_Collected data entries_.
★ ★ ★
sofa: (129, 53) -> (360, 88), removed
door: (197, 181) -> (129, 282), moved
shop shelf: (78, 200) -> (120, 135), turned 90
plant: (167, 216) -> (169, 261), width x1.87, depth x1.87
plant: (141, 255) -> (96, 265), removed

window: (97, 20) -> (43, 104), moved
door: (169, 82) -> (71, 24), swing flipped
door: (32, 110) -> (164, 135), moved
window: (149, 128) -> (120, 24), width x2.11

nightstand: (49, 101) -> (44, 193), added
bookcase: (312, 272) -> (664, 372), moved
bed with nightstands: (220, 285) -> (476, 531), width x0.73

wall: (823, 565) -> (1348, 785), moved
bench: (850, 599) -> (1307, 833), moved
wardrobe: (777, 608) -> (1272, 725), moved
★ ★ ★
_EXERCISE DESCRIPTION_.
Go through the records above and count the lines with the word "plant" in them. Answer with the number only.

_RESPONSE FOR THIS EXERCISE_.
2